___ Given entries

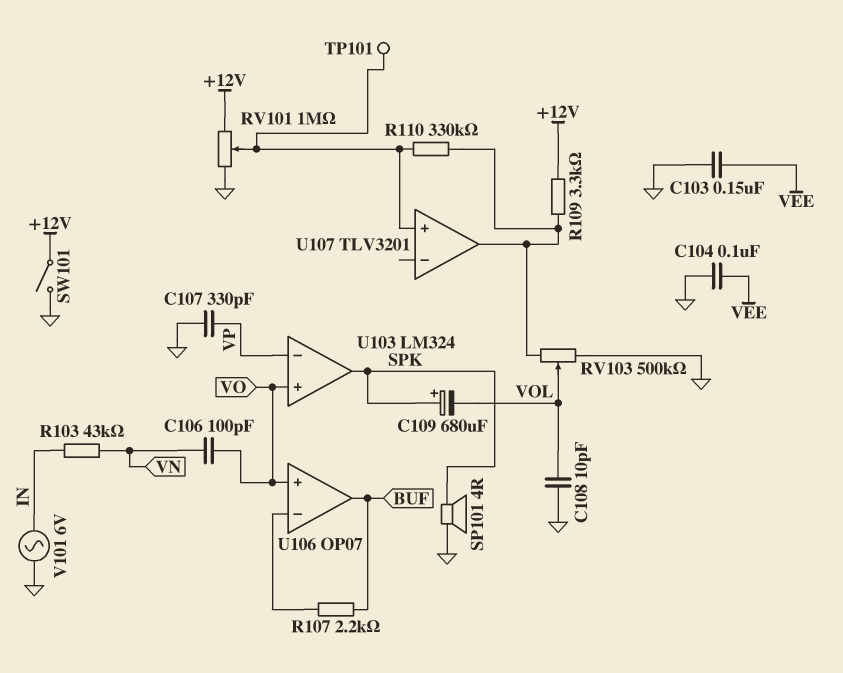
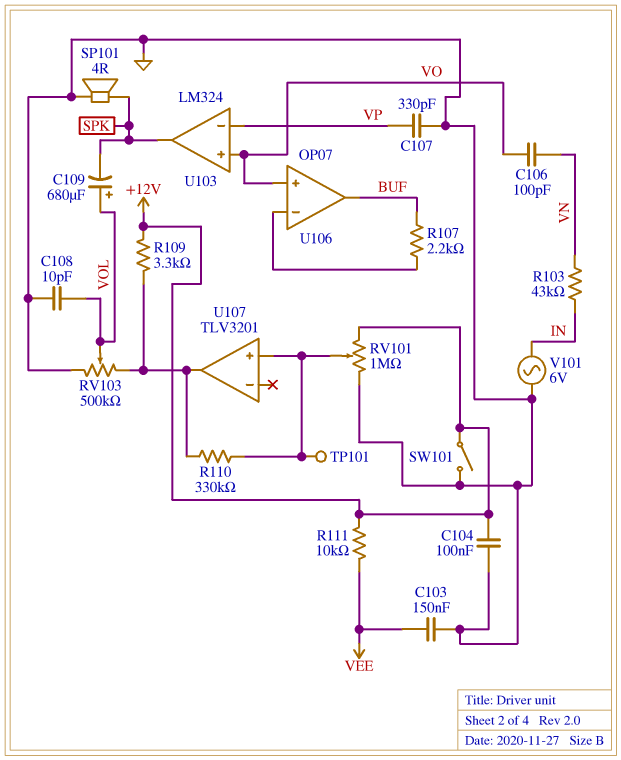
C104: 100nF (GND, VEE) -> 100nF (+12V, GND)
C109: 680uF (plus SPK, minus VOL) -> 680uF (plus VOL, minus SPK)
R111: none -> 10k (+12V, VEE)

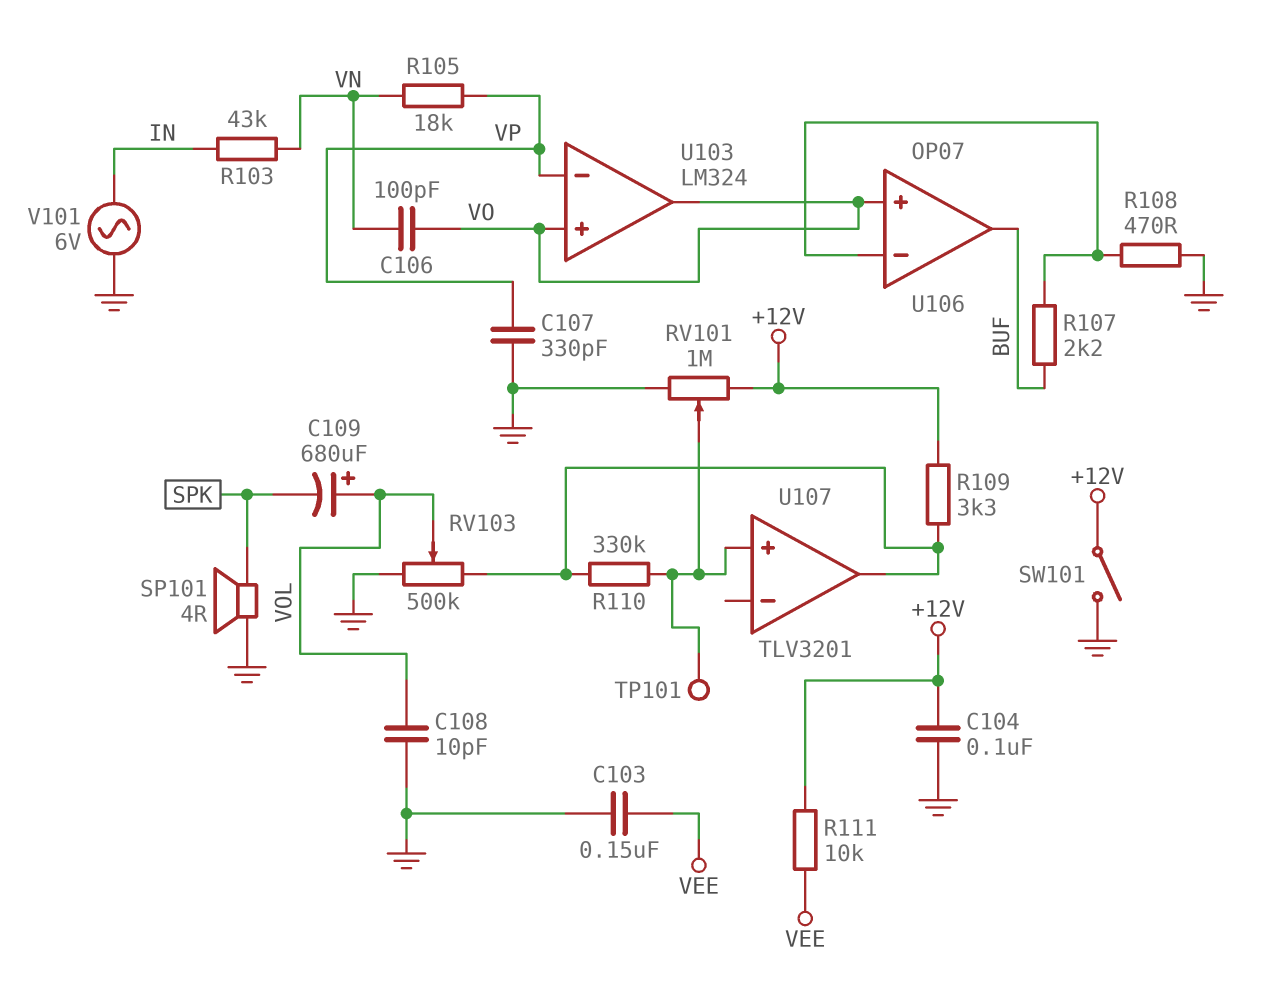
R105: none -> 18k (VN, VP)
R108: none -> 470 (GND, U106/in-)
U103 pin out: SPK -> VO

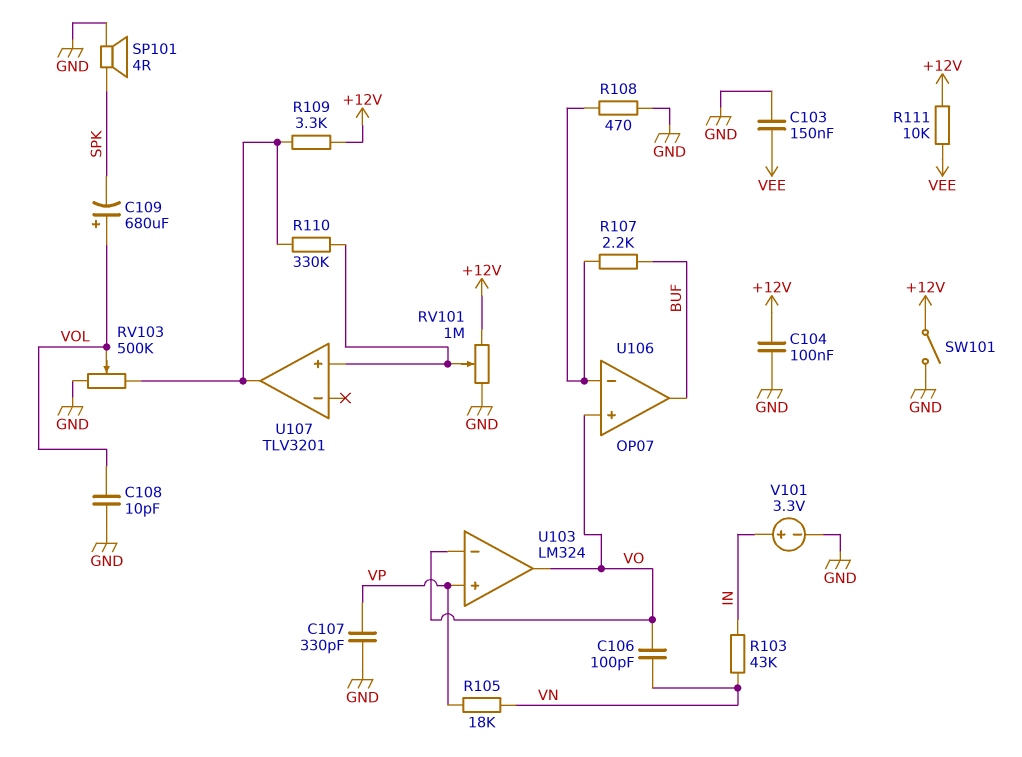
TP101: test point (U107/in+) -> none
U103 pin in+: VO -> VP
U103 pin in-: VP -> VO
V101: AC 6V (GND, IN) -> 3.3V (plus IN, minus GND)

______

Problem statement
Exact retyping is needed for the line with "TP101: test point (U107/in+) -> none" and for each line after it through the end of the listing above; no other lines belong.

Exercise answer
TP101: test point (U107/in+) -> none
U103 pin in+: VO -> VP
U103 pin in-: VP -> VO
V101: AC 6V (GND, IN) -> 3.3V (plus IN, minus GND)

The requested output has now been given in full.